* TASK:
For the material below, set down exactly the lines between the one containing "R4: 22k (SIG, U4/in-) -> 620k (SIG, U4/in-)" and the last line, both included, leaving every picture out.

* WORKING DATA:

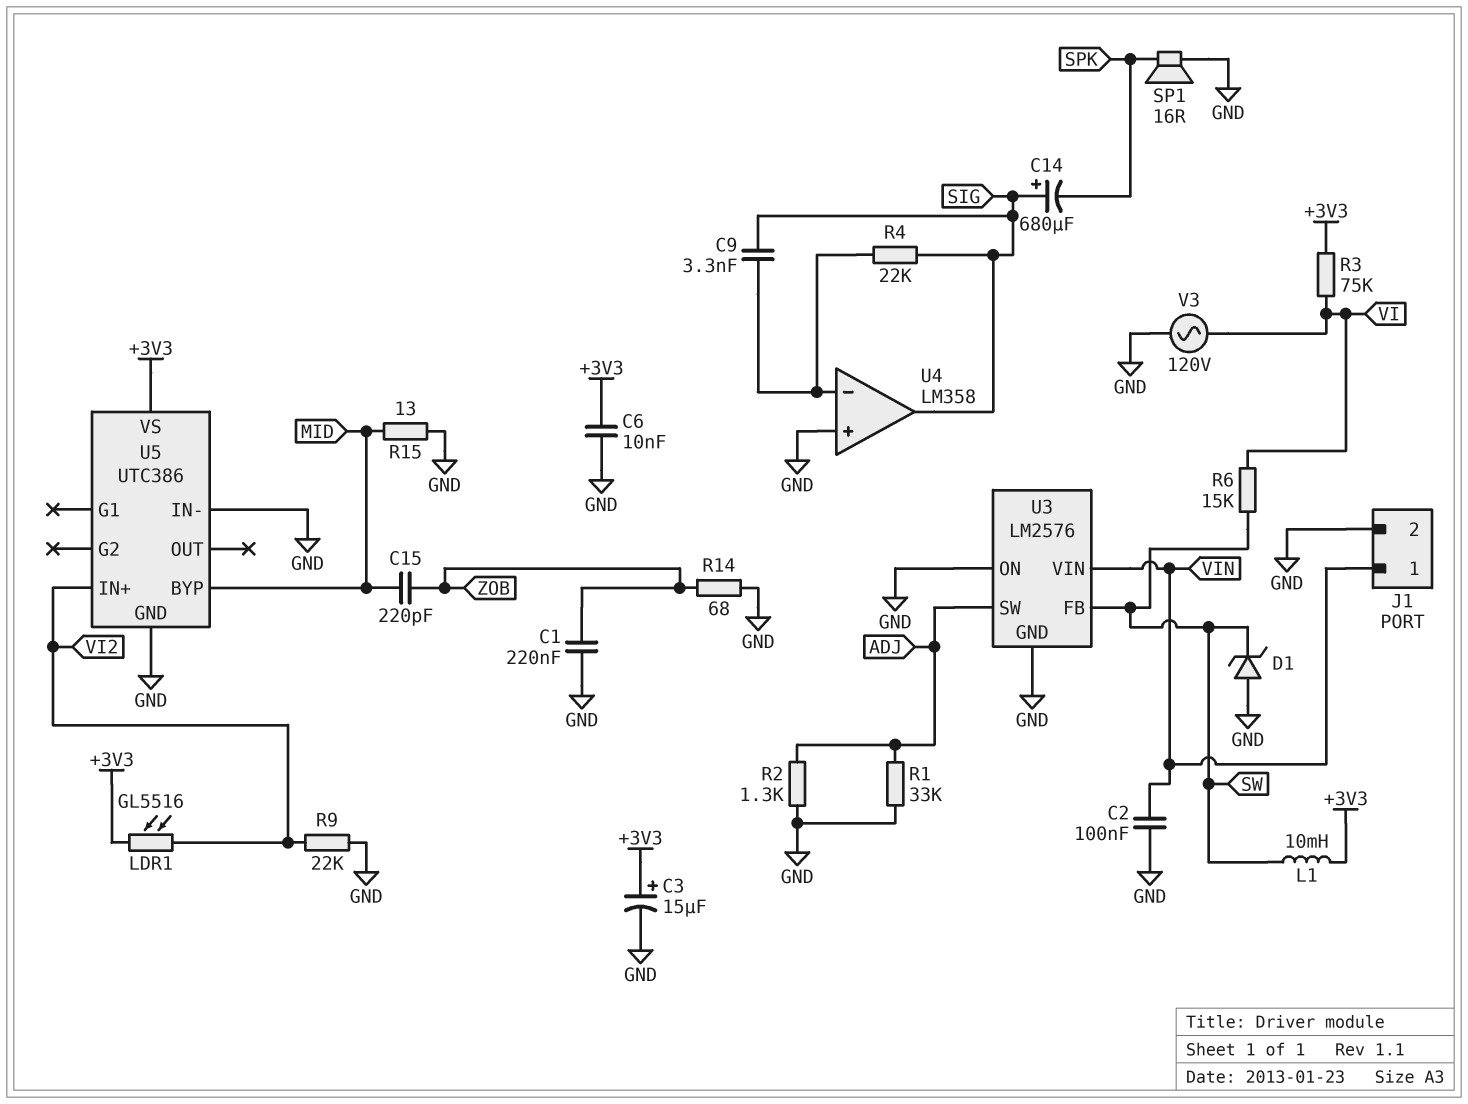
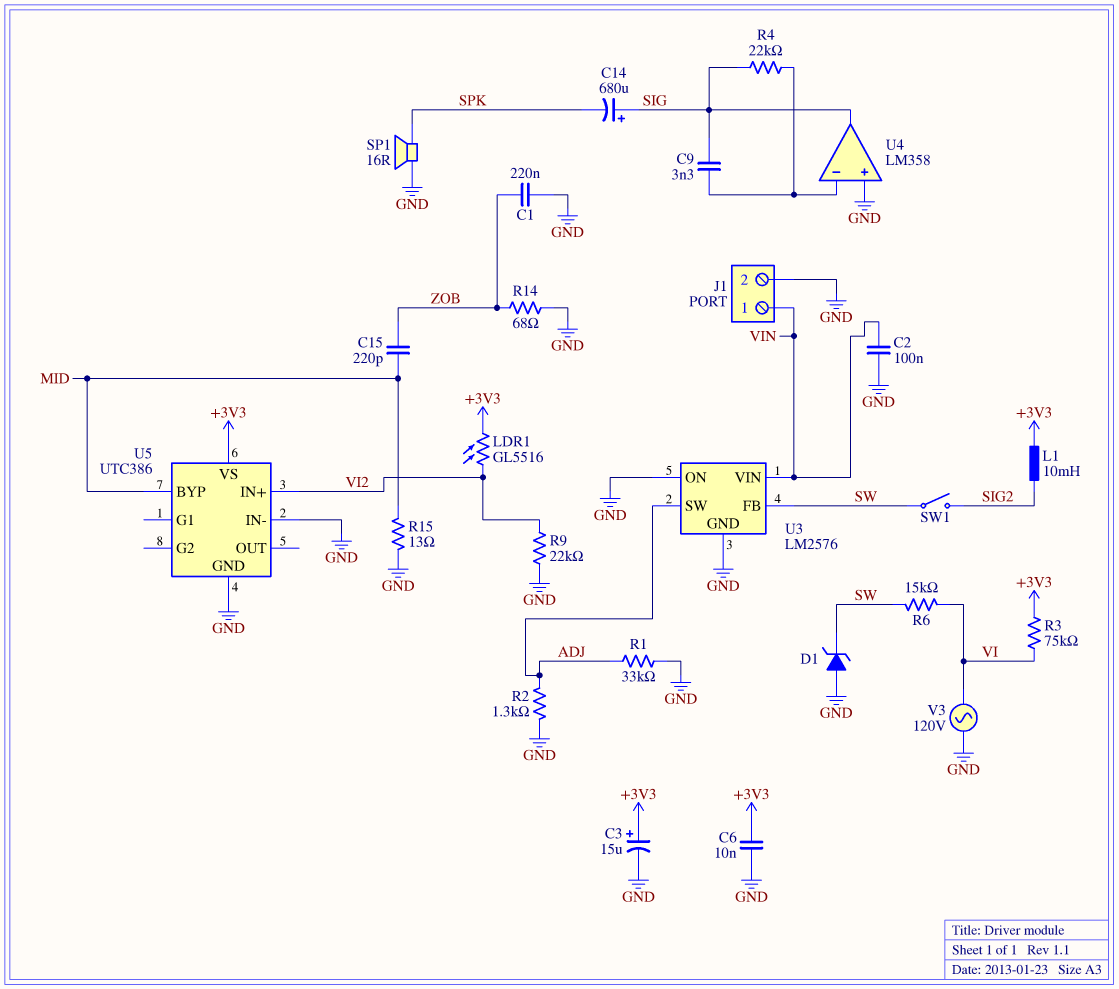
L1: 10mH (+3V3, SW) -> 10mH (+3V3, SIG2)
SW1: none -> switch (SIG2, SW)

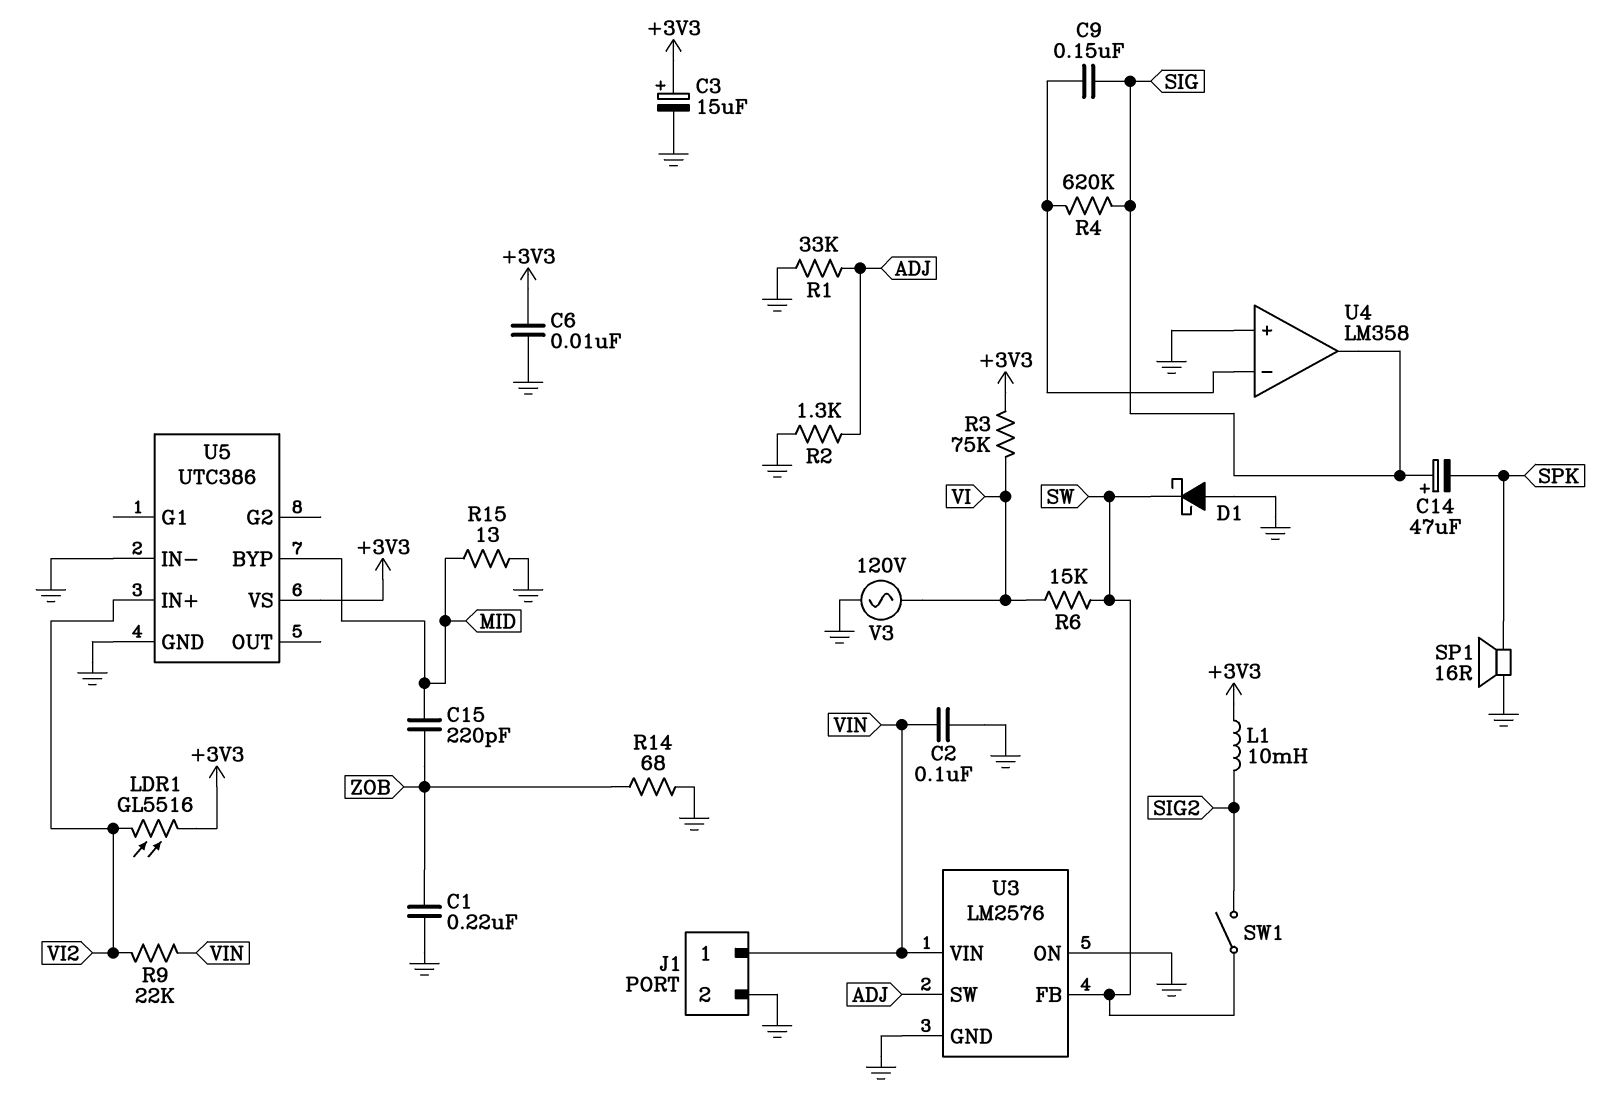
C9: 3.3nF (SIG, U4/in-) -> 150nF (SIG, U4/in-)
C14: 680uF (plus SIG, minus SPK) -> 47uF (plus SIG, minus SPK)
D1: zener (A GND, K SW) -> schottky (A GND, K SW)
R4: 22k (SIG, U4/in-) -> 620k (SIG, U4/in-)
R9: 22k (GND, VI2) -> 22k (VI2, VIN)

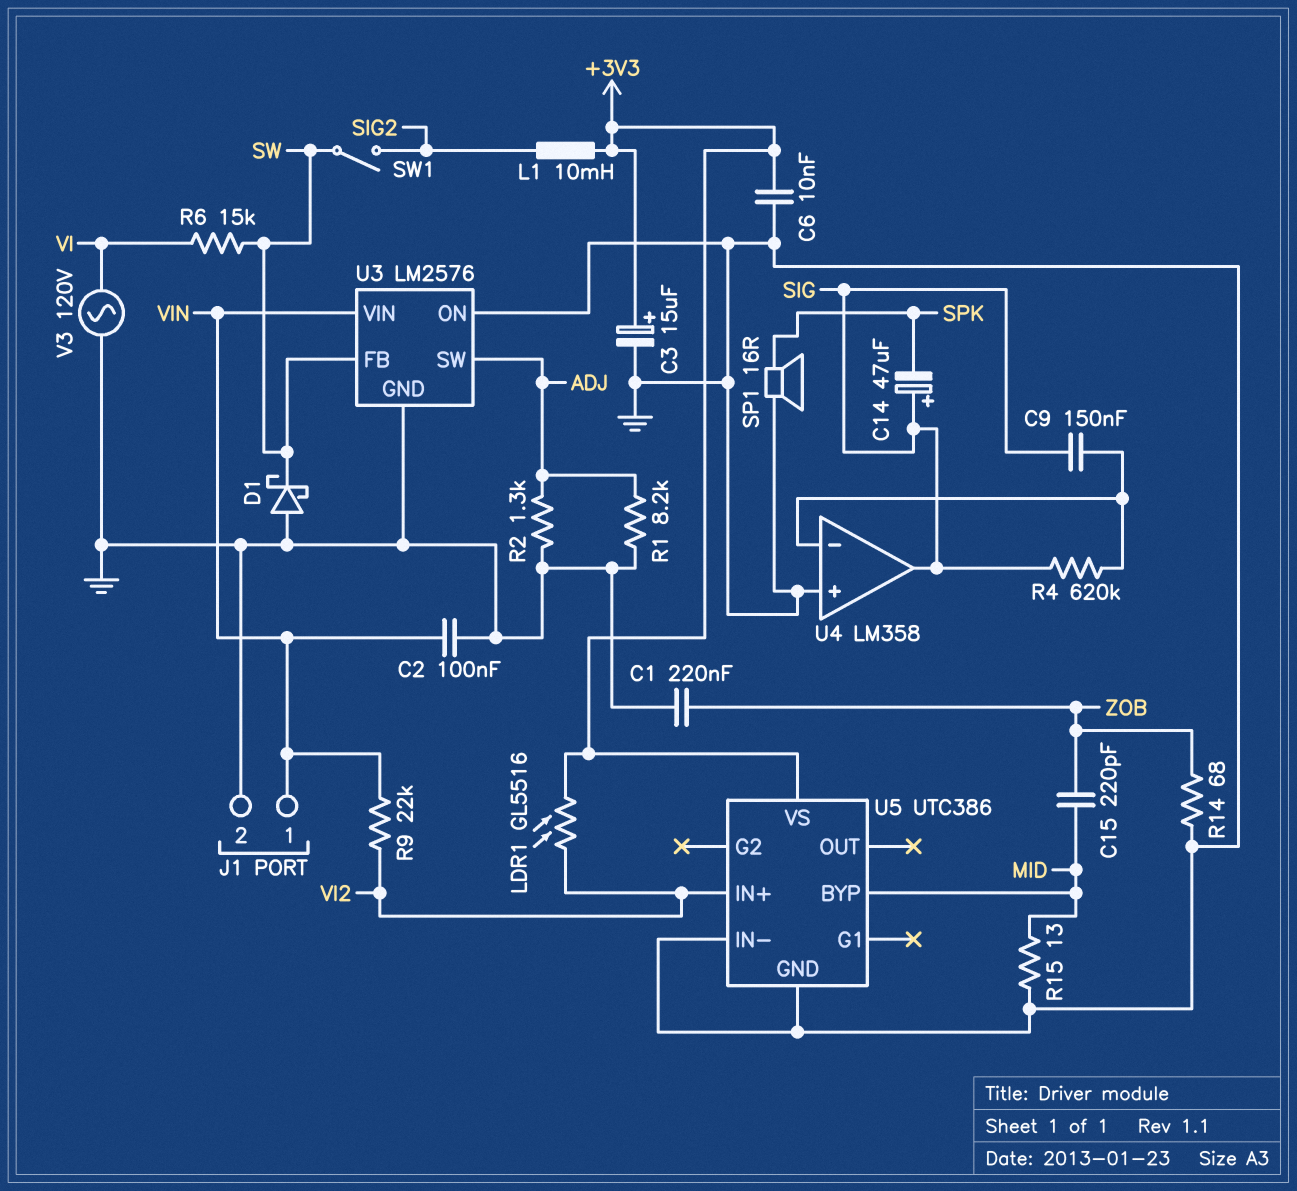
R1: 33k (ADJ, GND) -> 8.2k (ADJ, GND)
R3: 75k (+3V3, VI) -> none

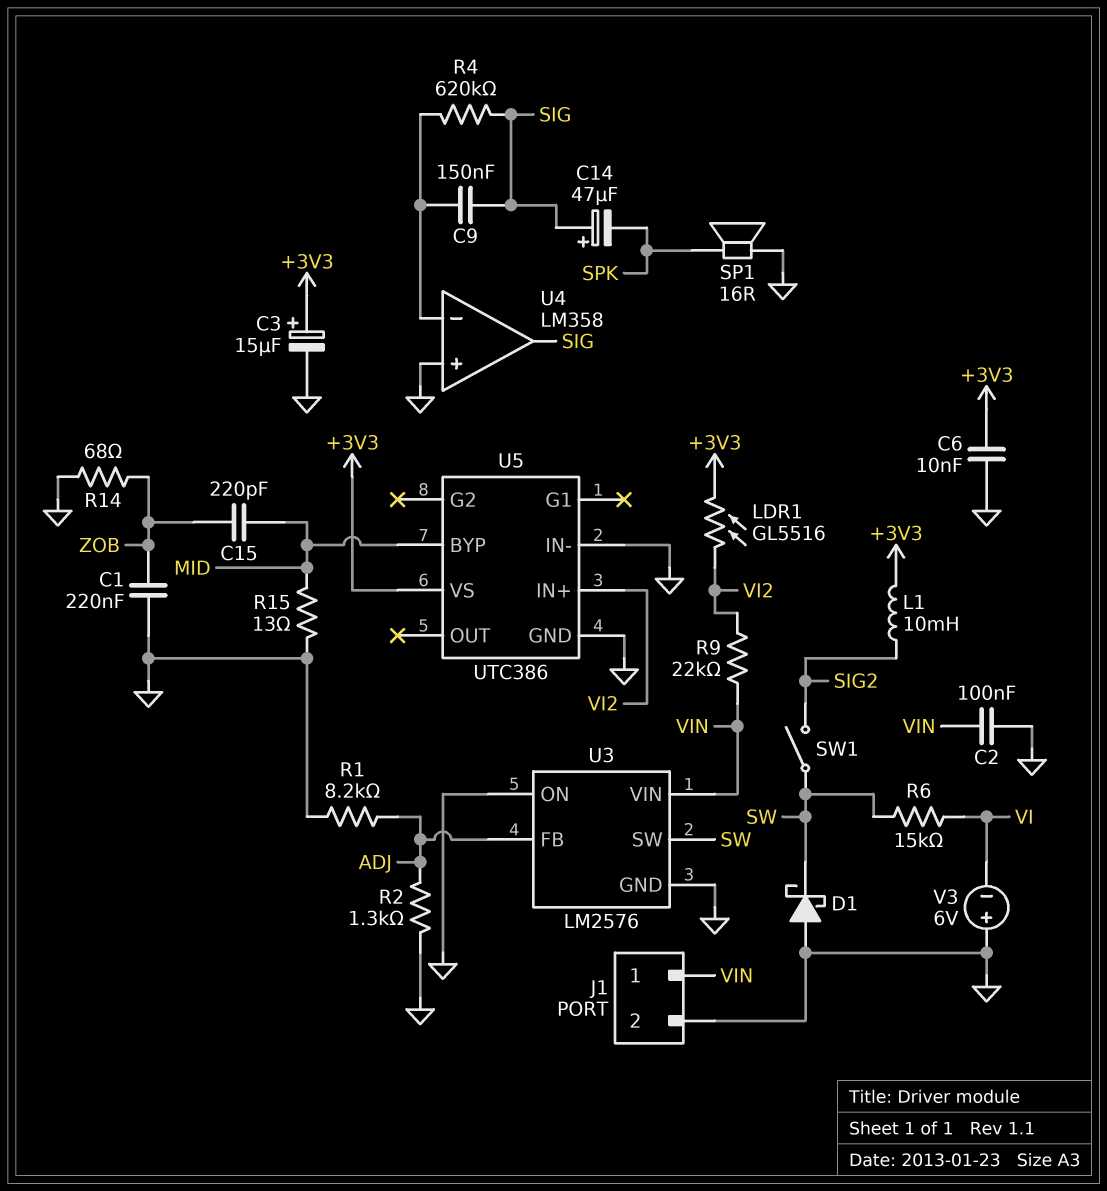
U3 pin FB: SW -> ADJ
U3 pin SW: ADJ -> SW
V3: AC 120V (GND, VI) -> 6V (plus GND, minus VI)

* ANSWER TO THIS TASK:
R4: 22k (SIG, U4/in-) -> 620k (SIG, U4/in-)
R9: 22k (GND, VI2) -> 22k (VI2, VIN)

R1: 33k (ADJ, GND) -> 8.2k (ADJ, GND)
R3: 75k (+3V3, VI) -> none

U3 pin FB: SW -> ADJ
U3 pin SW: ADJ -> SW
V3: AC 120V (GND, VI) -> 6V (plus GND, minus VI)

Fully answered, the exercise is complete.